Goal of the exercise
Copy out the data exactly as it appears, without a single image.

Information shown

================================

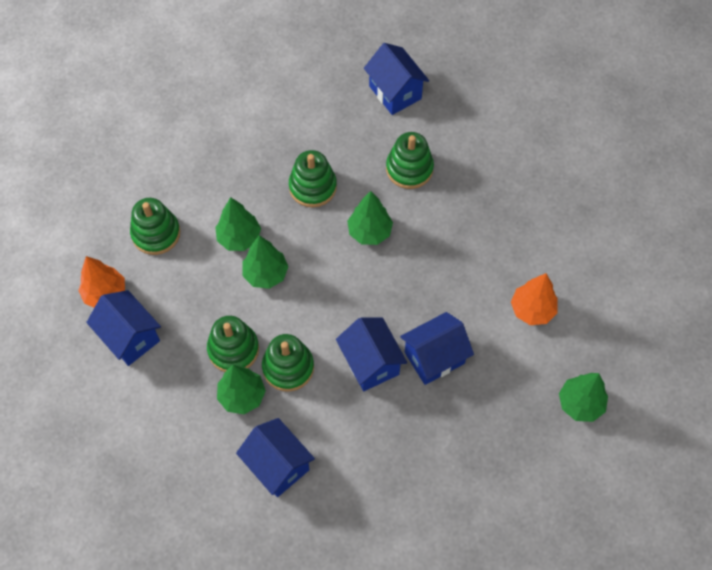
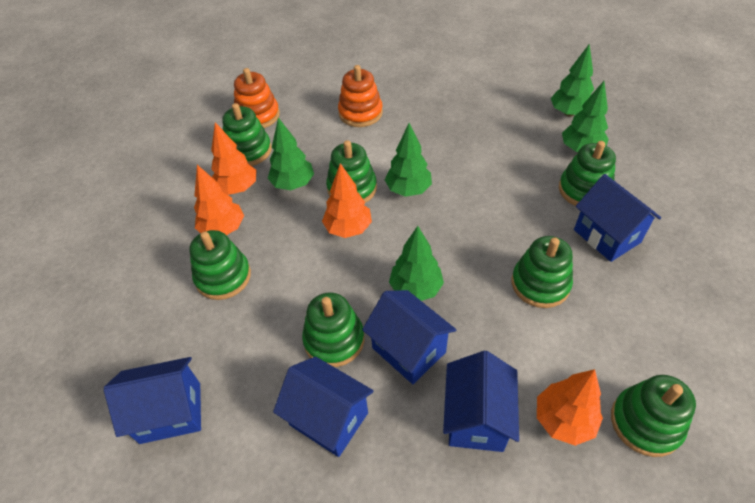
green stacking toy: 5 -> 7
orange stacking toy: 0 -> 2
orange tree: 2 -> 4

================================

Output below
green stacking toy: 5 -> 7
orange stacking toy: 0 -> 2
orange tree: 2 -> 4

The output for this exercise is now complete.